- _Task to carry out_
An exact copy of the data below is needed; please leave out any pictures.

- _Dataset extract_
+ + +

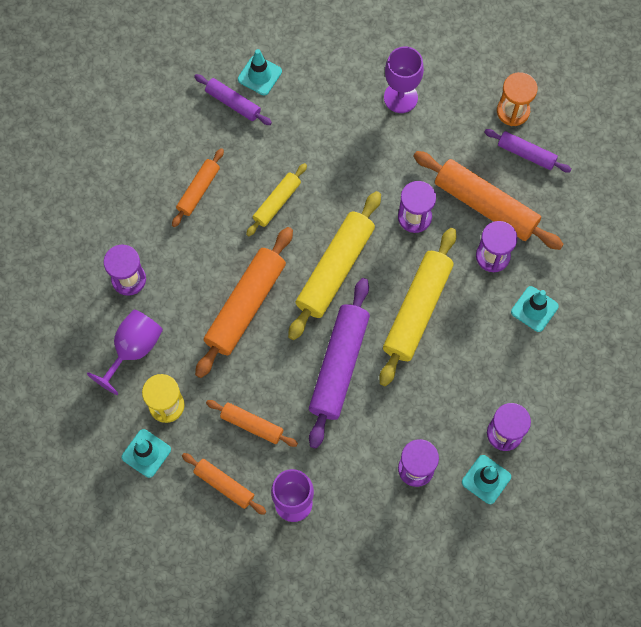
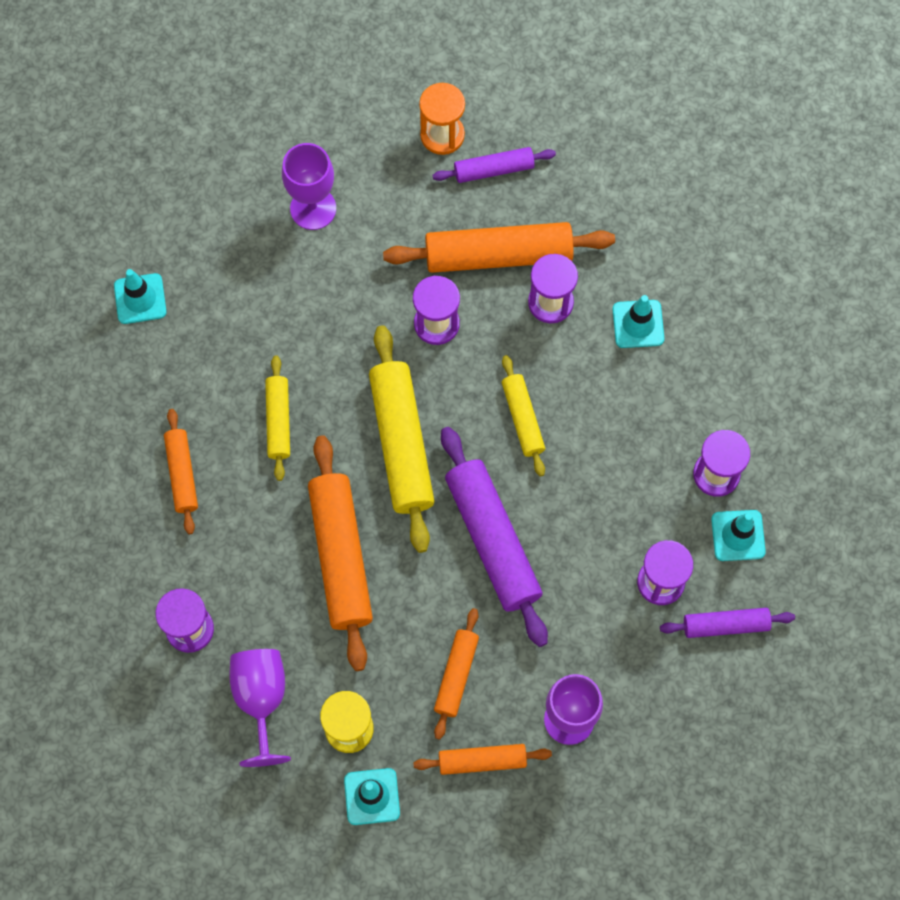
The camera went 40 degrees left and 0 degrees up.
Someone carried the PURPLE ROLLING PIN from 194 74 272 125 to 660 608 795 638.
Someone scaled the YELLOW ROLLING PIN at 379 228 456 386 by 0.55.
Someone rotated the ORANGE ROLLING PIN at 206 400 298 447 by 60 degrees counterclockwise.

+ + +

- _The completed task_
The camera went 40 degrees left and 0 degrees up.
Someone carried the PURPLE ROLLING PIN from 194 74 272 125 to 660 608 795 638.
Someone scaled the YELLOW ROLLING PIN at 379 228 456 386 by 0.55.
Someone rotated the ORANGE ROLLING PIN at 206 400 298 447 by 60 degrees counterclockwise.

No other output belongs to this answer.